### Task to complete:
Restate, word for word, each entry that follows, but skip its pictures.

### Data listing:
──────

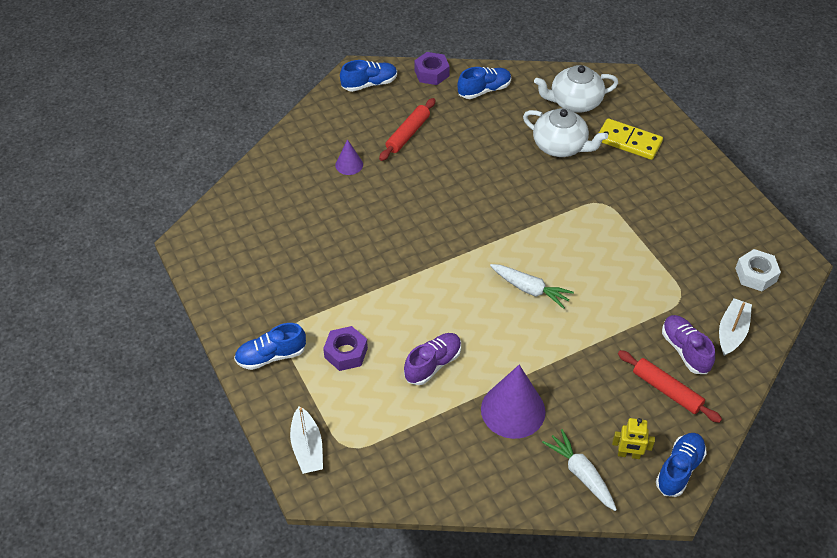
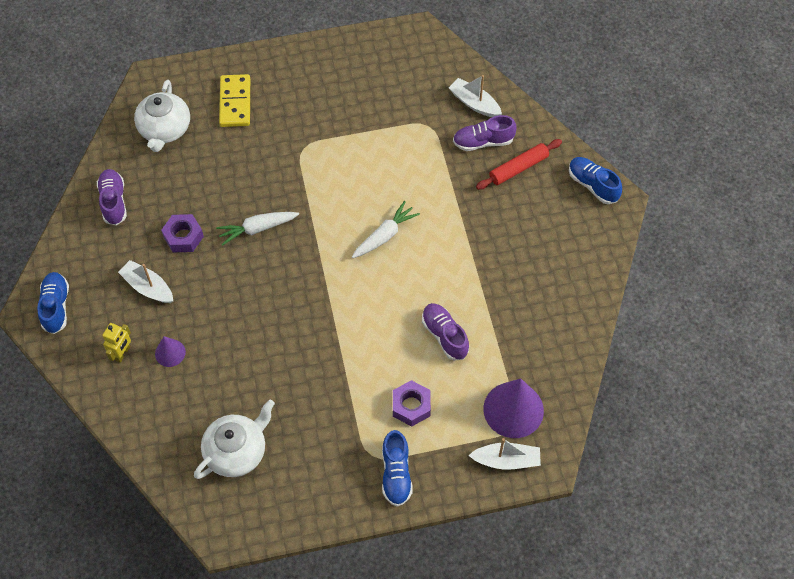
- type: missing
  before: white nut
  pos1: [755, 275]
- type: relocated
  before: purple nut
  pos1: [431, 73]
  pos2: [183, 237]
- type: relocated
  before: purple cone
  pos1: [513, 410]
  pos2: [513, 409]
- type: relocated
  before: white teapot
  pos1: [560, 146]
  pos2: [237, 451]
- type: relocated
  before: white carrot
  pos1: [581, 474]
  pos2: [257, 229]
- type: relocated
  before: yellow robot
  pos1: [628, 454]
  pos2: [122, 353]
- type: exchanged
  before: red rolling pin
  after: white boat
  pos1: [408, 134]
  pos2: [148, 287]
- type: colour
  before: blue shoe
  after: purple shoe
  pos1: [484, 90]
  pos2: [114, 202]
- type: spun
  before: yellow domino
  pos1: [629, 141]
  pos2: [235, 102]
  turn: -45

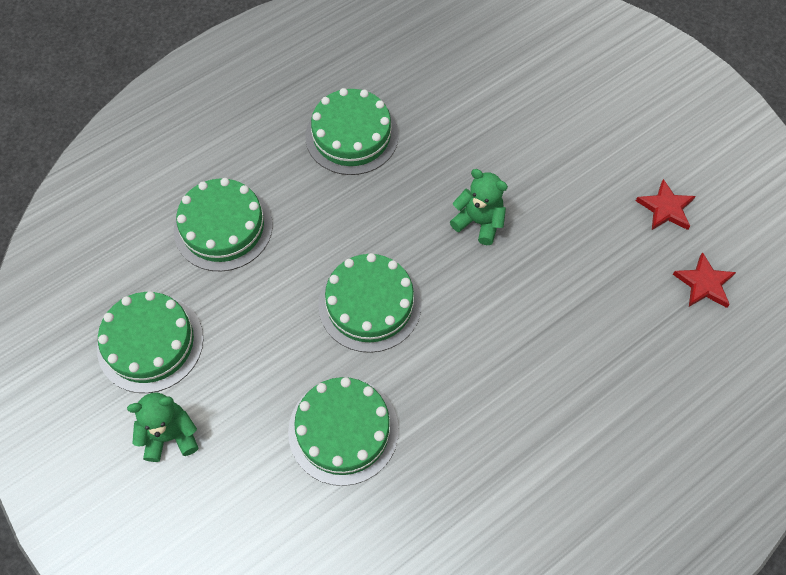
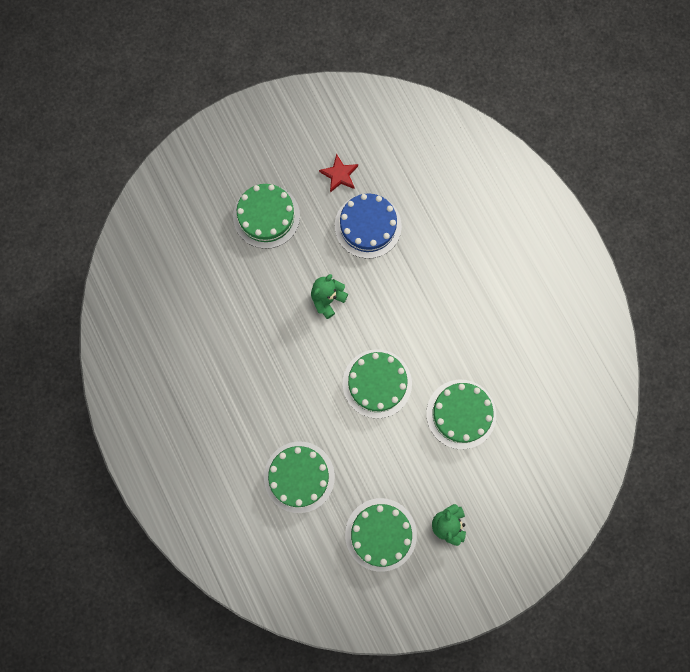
- type: missing
  before: red star
  pos1: [704, 284]
- type: appeared
  after: blue cake
  pos2: [368, 226]
- type: relocated
  before: green cake
  pos1: [351, 136]
  pos2: [266, 216]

──────

### Answer:
- type: missing
  before: white nut
  pos1: [755, 275]
- type: relocated
  before: purple nut
  pos1: [431, 73]
  pos2: [183, 237]
- type: relocated
  before: purple cone
  pos1: [513, 410]
  pos2: [513, 409]
- type: relocated
  before: white teapot
  pos1: [560, 146]
  pos2: [237, 451]
- type: relocated
  before: white carrot
  pos1: [581, 474]
  pos2: [257, 229]
- type: relocated
  before: yellow robot
  pos1: [628, 454]
  pos2: [122, 353]
- type: exchanged
  before: red rolling pin
  after: white boat
  pos1: [408, 134]
  pos2: [148, 287]
- type: colour
  before: blue shoe
  after: purple shoe
  pos1: [484, 90]
  pos2: [114, 202]
- type: spun
  before: yellow domino
  pos1: [629, 141]
  pos2: [235, 102]
  turn: -45

- type: missing
  before: red star
  pos1: [704, 284]
- type: appeared
  after: blue cake
  pos2: [368, 226]
- type: relocated
  before: green cake
  pos1: [351, 136]
  pos2: [266, 216]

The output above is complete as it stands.